▶ _Assignment_
Throughout the listing below, show every line in which "turquoise" occurs.

****************

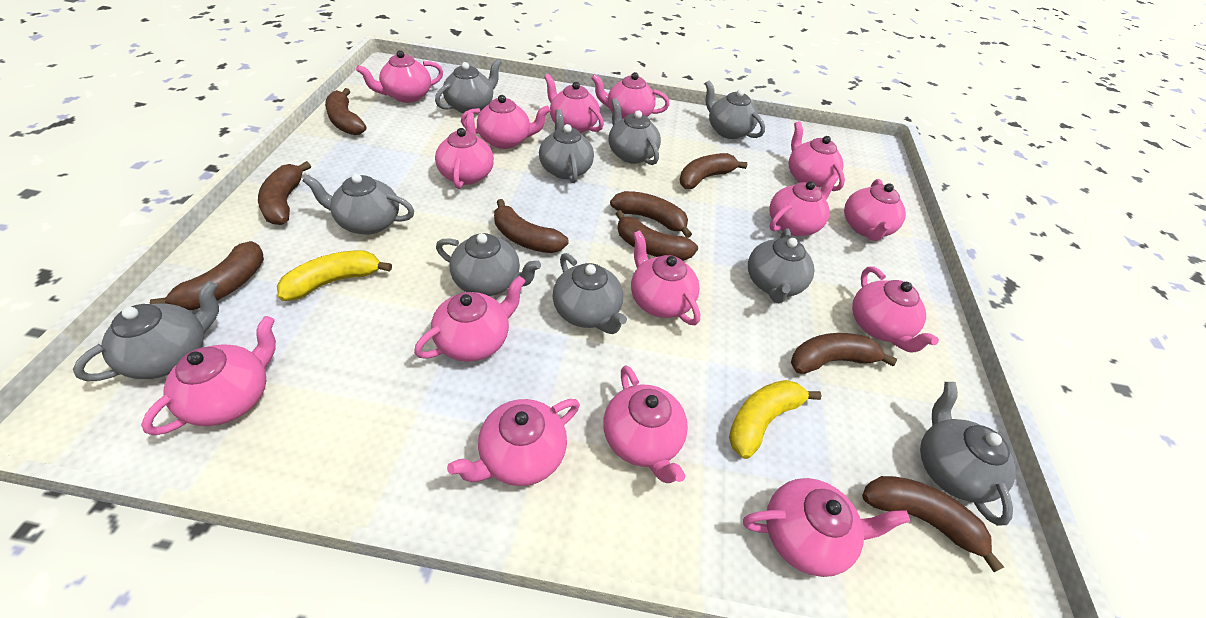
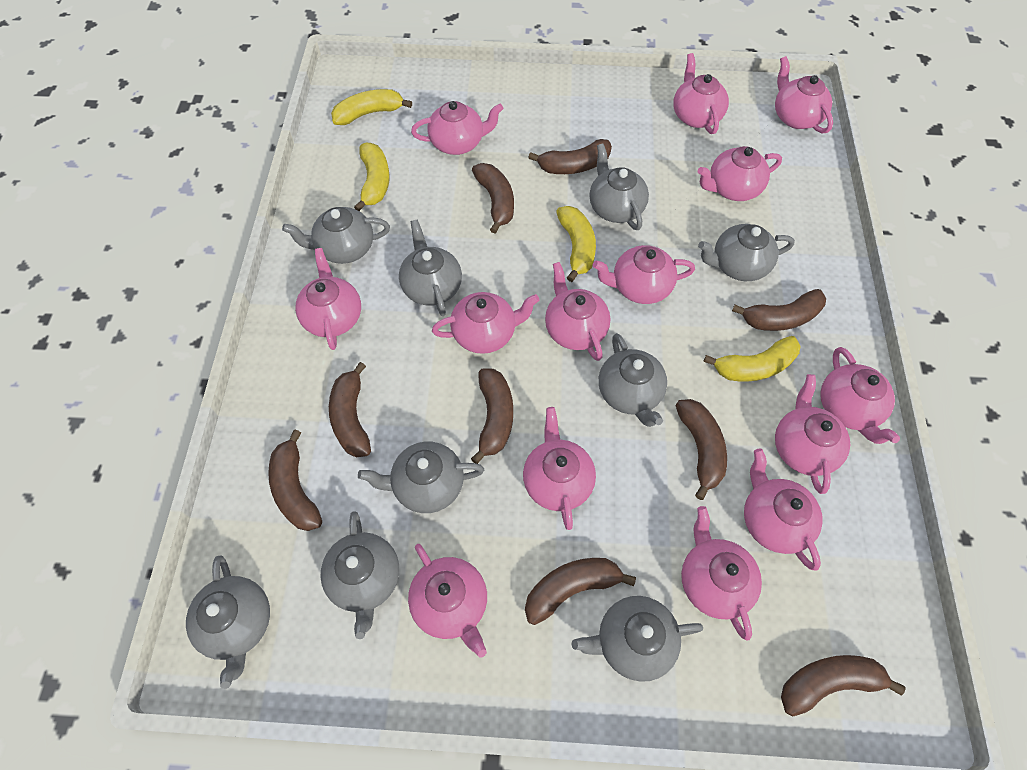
grey teapot: 10 -> 9
pink teapot: 15 -> 14
yellow banana: 2 -> 4

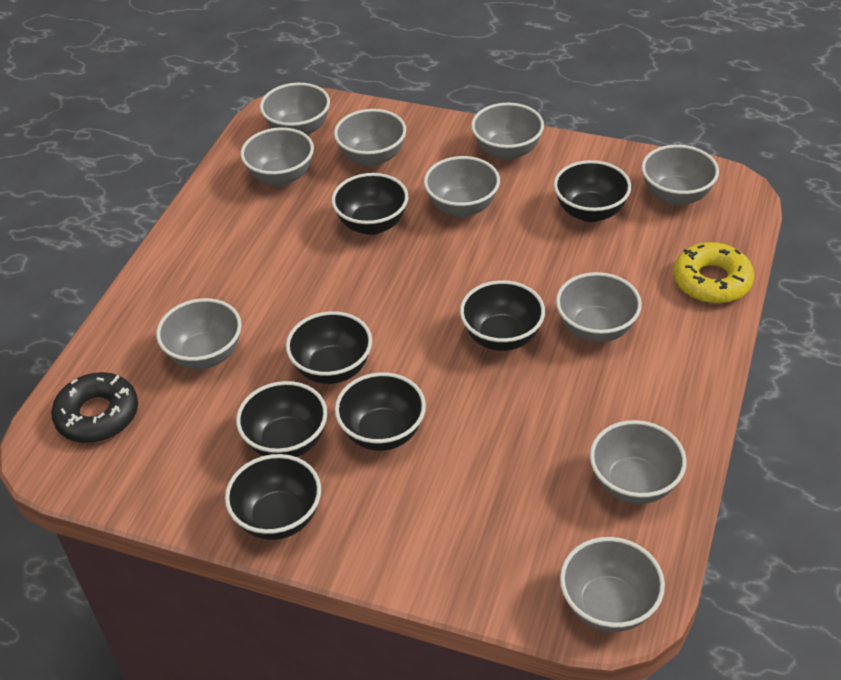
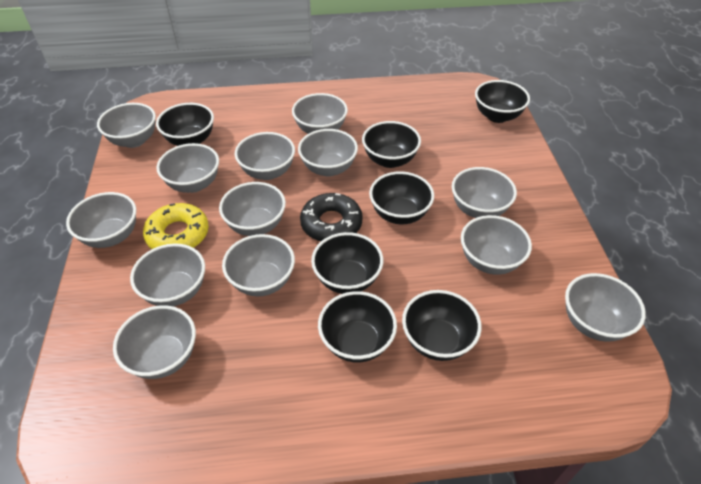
grey bowl: 10 -> 13

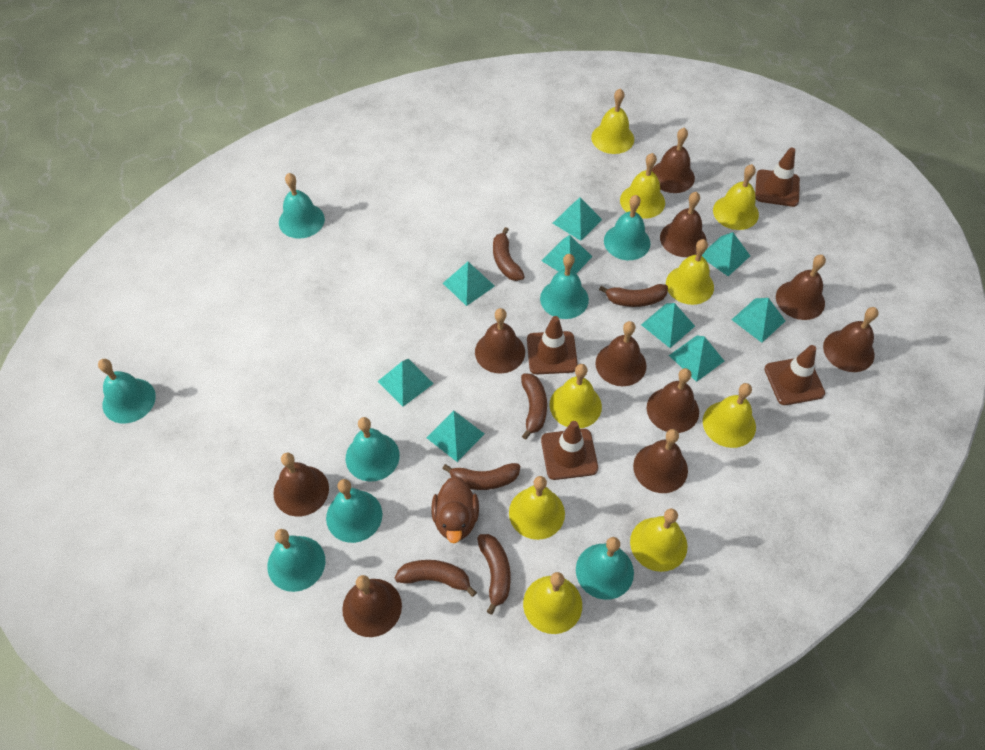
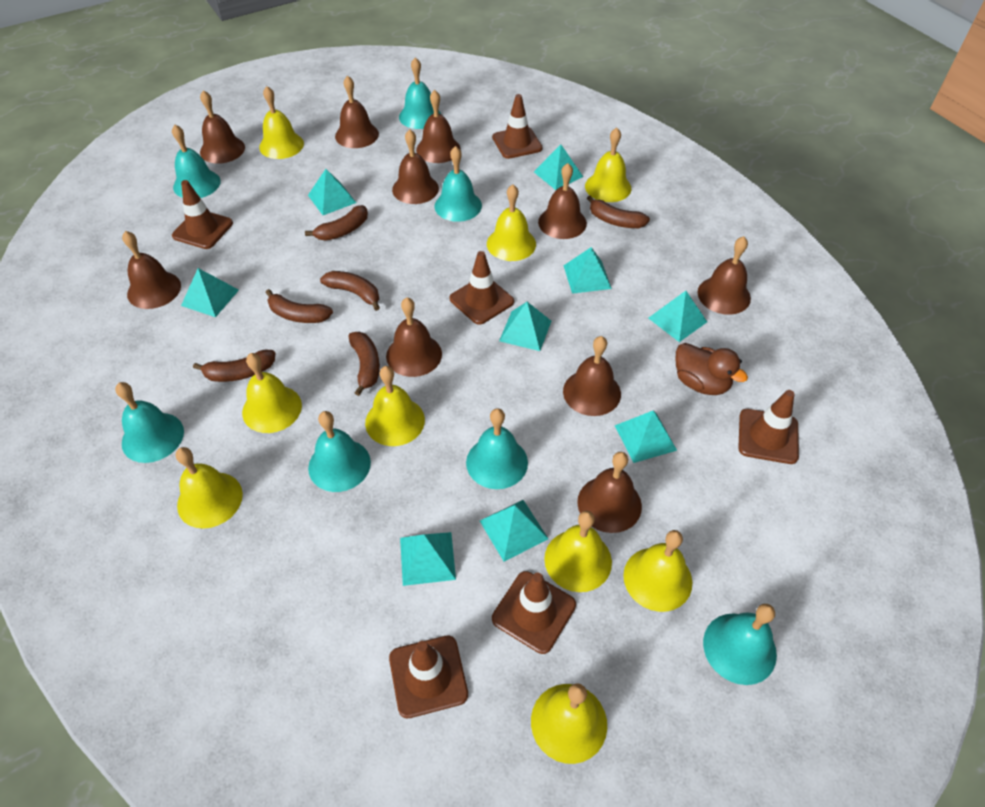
brown traffic cone: 4 -> 6
turquoise bell: 8 -> 7

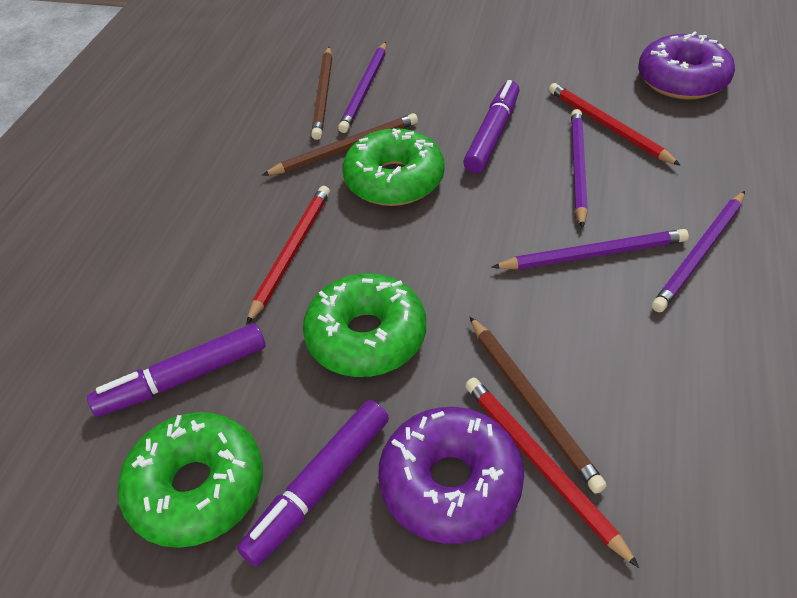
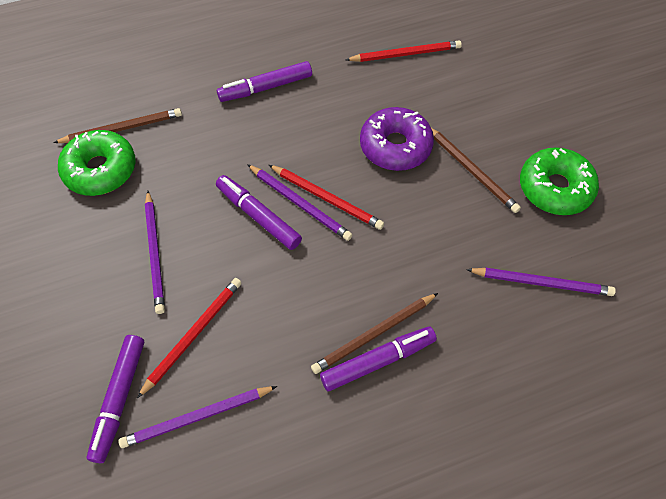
green donut: 3 -> 2
purple donut: 2 -> 1
purple marker: 3 -> 4

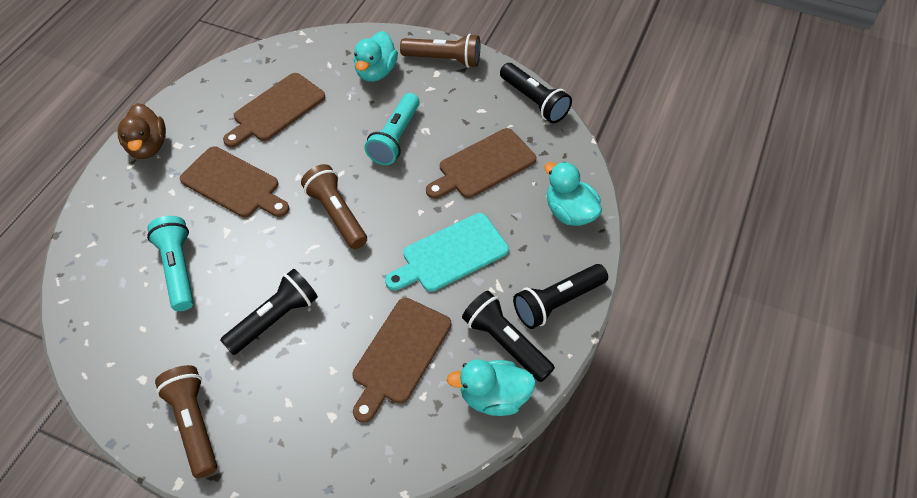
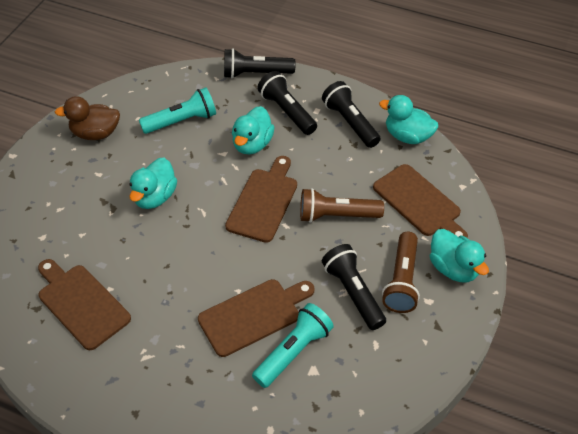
brown flashlight: 3 -> 2
turquoise cutting board: 1 -> 0
turquoise duck: 3 -> 4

****************

▶ _Reply to the task_
turquoise bell: 8 -> 7
turquoise cutting board: 1 -> 0
turquoise duck: 3 -> 4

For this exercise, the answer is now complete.